### [TRY IT]
Reproduce all of the data exactly. Images are not to appear in the reply.

MATERIAL FOR THIS EXERCISE: Begin

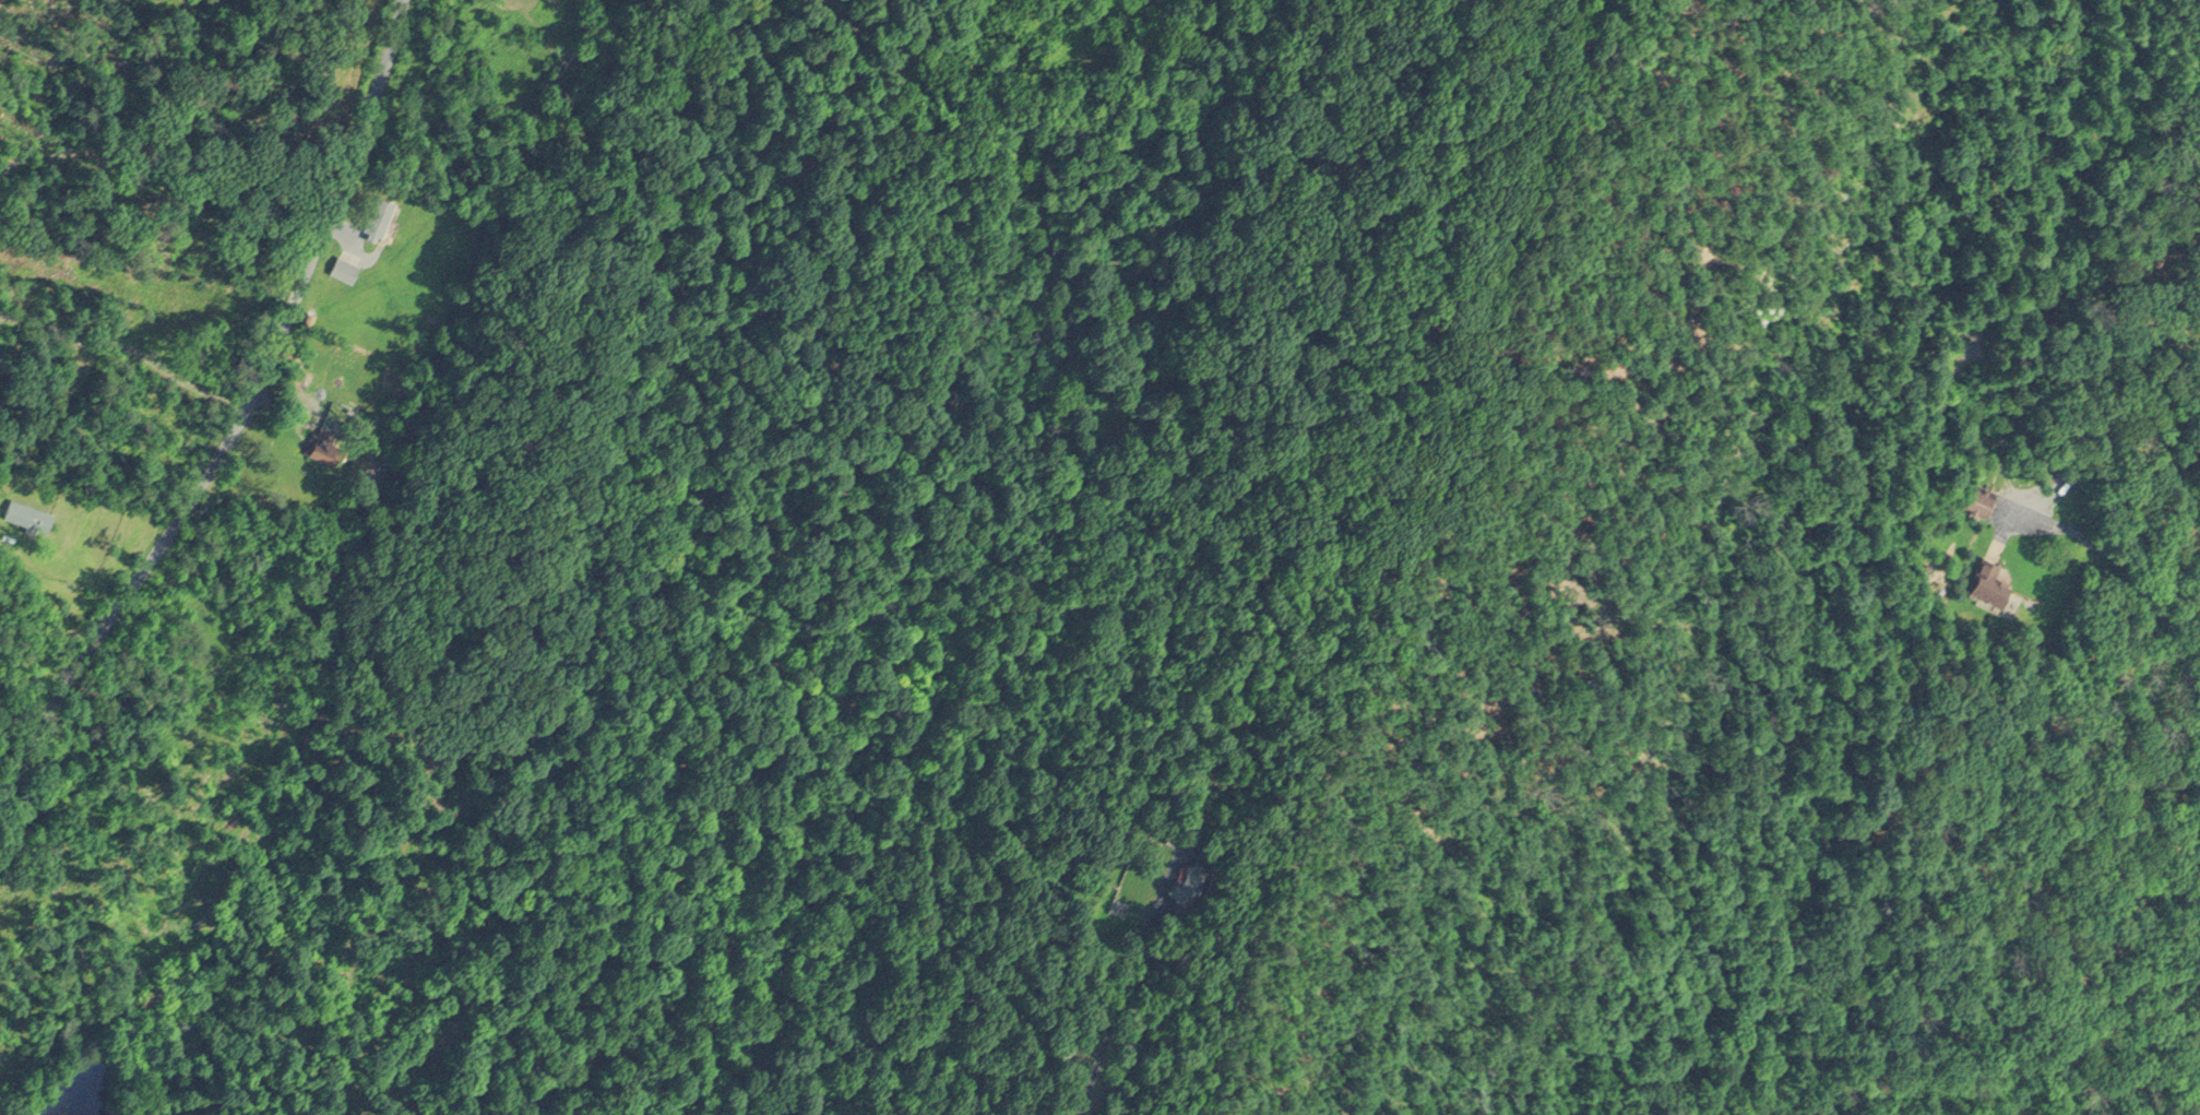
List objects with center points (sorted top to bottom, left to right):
building: (345, 266)
road: (126, 350)
road: (239, 417)
building: (319, 442)
building: (1980, 498)
building: (28, 510)
road: (2138, 574)
building: (1989, 578)

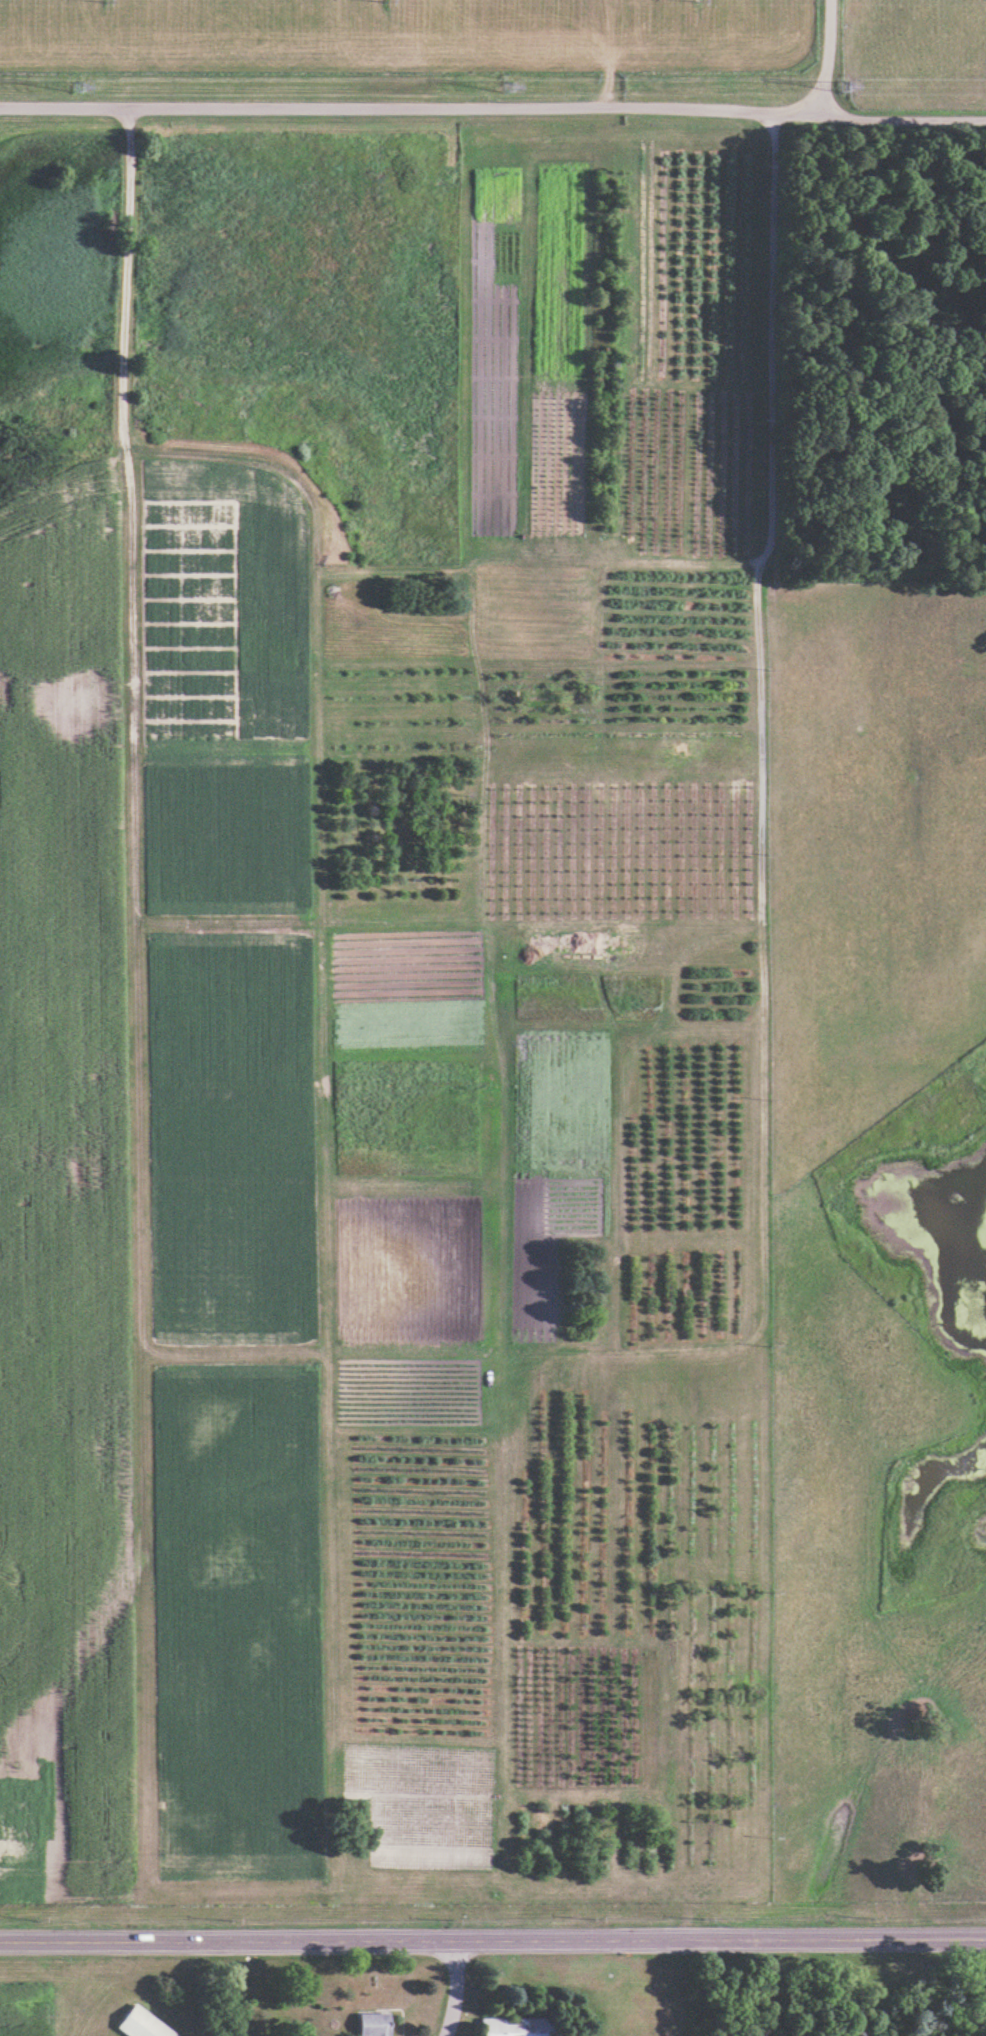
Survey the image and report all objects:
road: (829, 54)
power tower: (851, 87)
power tower: (76, 88)
power tower: (505, 88)
road: (414, 109)
road: (906, 119)
crop: (221, 602)
crop: (226, 826)
crop: (407, 987)
crop: (560, 1102)
crop: (230, 1135)
crop: (64, 1205)
crop: (407, 1269)
road: (450, 1355)
crop: (235, 1621)
crop: (425, 1800)
road: (721, 1940)
road: (228, 1941)
road: (453, 1989)
crop: (29, 2010)
building: (141, 2024)
building: (373, 2024)
building: (515, 2026)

MATERIAL FOR THIS EXERCISE: End

### [THE ANSWER]
List objects with center points (sorted top to bottom, left to right):
building: (345, 266)
road: (126, 350)
road: (239, 417)
building: (319, 442)
building: (1980, 498)
building: (28, 510)
road: (2138, 574)
building: (1989, 578)

Survey the image and report all objects:
road: (829, 54)
power tower: (851, 87)
power tower: (76, 88)
power tower: (505, 88)
road: (414, 109)
road: (906, 119)
crop: (221, 602)
crop: (226, 826)
crop: (407, 987)
crop: (560, 1102)
crop: (230, 1135)
crop: (64, 1205)
crop: (407, 1269)
road: (450, 1355)
crop: (235, 1621)
crop: (425, 1800)
road: (721, 1940)
road: (228, 1941)
road: (453, 1989)
crop: (29, 2010)
building: (141, 2024)
building: (373, 2024)
building: (515, 2026)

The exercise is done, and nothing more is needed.